*** WORKING DATA Section Begins ***

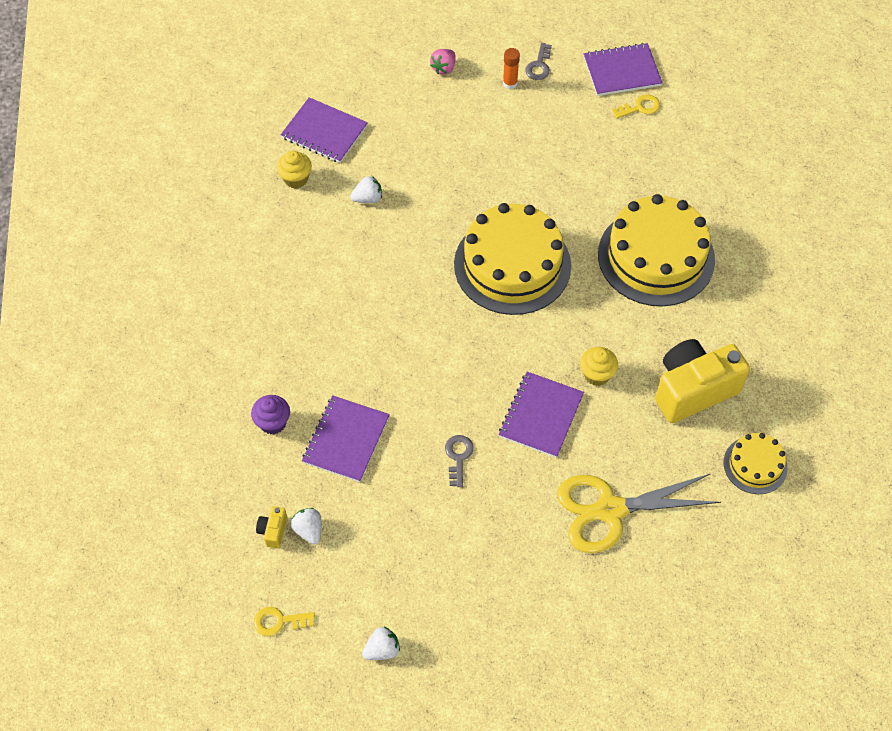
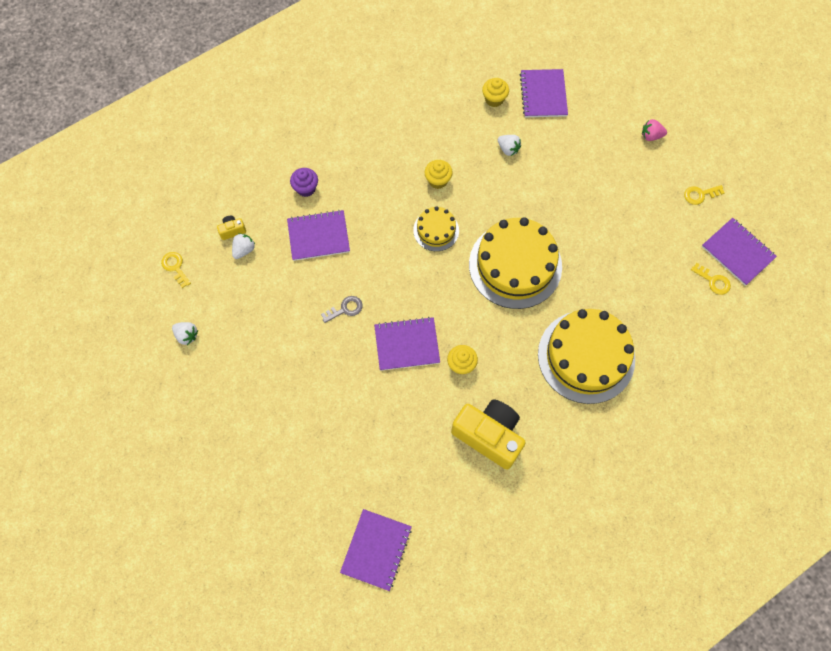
camera: 60 degrees right, 10 degrees up
(359, 284) = (438, 180): none -> yellow cupcake
(510, 83) = (669, 184): orange glue stick -> none
(539, 65) = (700, 195): grey key -> yellow key
(610, 510) = (360, 425): yellow scissors -> none
(755, 465) = (453, 508): yellow cake -> yellow cake (436, 230)
(763, 565) = (376, 549): none -> purple notebook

*** WORKING DATA Section Ends ***

■ INSTRUCTIONS TO FOLLOW ■
Nothing but the lines from the one containing "(359, 284) = (438, 180): none" through the last line of the data above should be given again, each exactly as it stands.

■ OUTPUT OF THE TASK ■
(359, 284) = (438, 180): none -> yellow cupcake
(510, 83) = (669, 184): orange glue stick -> none
(539, 65) = (700, 195): grey key -> yellow key
(610, 510) = (360, 425): yellow scissors -> none
(755, 465) = (453, 508): yellow cake -> yellow cake (436, 230)
(763, 565) = (376, 549): none -> purple notebook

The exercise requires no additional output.